Task requirements - Select and reproduce each line of the listing below that bears the string "teddy".

Input data -
Content starts
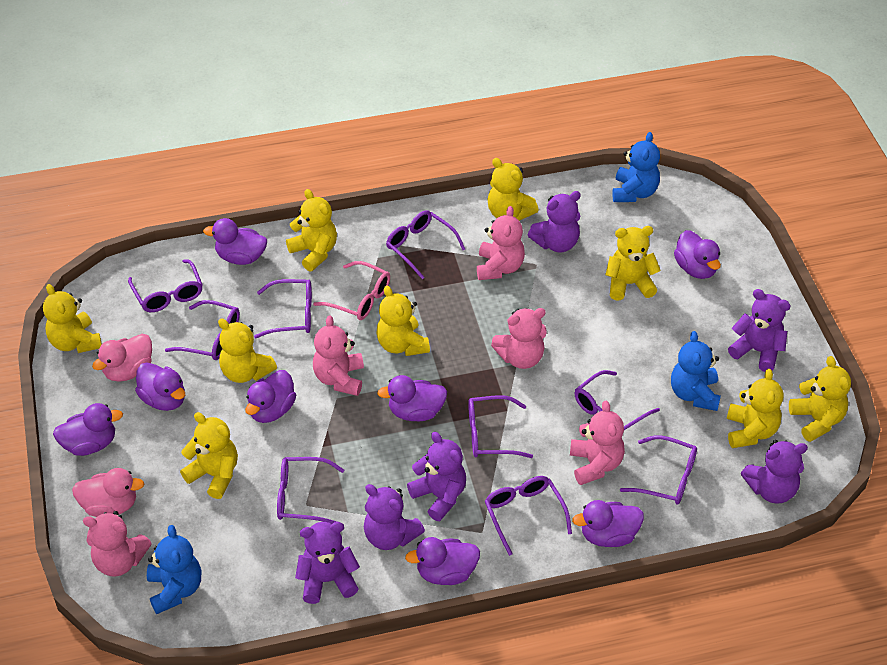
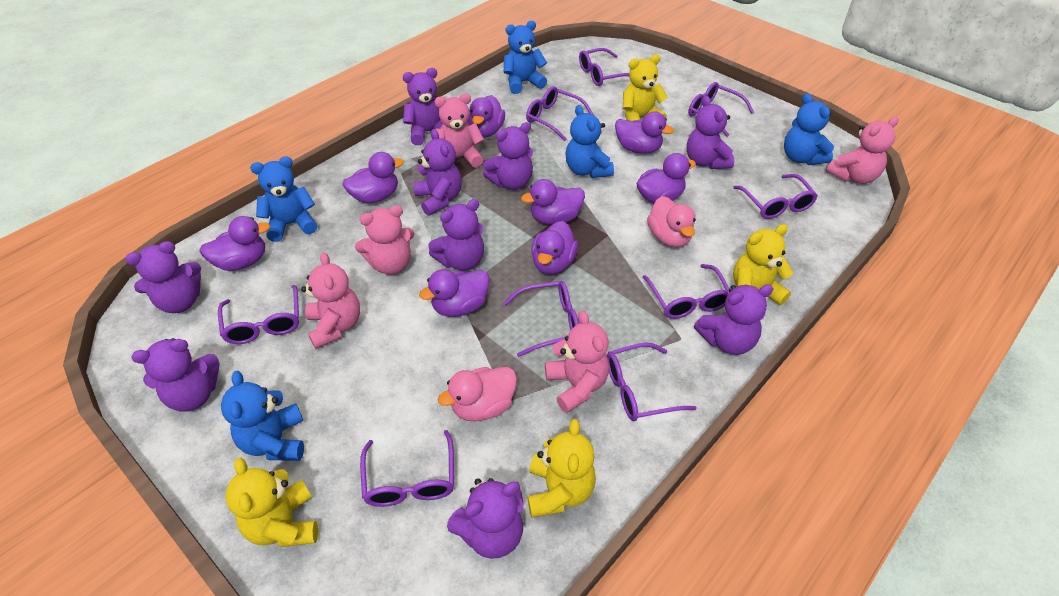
blue teddy bear: 3 -> 5
pink glasses: 1 -> 0
purple teddy bear: 6 -> 9
yellow teddy bear: 9 -> 4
Content ends
Response -
blue teddy bear: 3 -> 5
purple teddy bear: 6 -> 9
yellow teddy bear: 9 -> 4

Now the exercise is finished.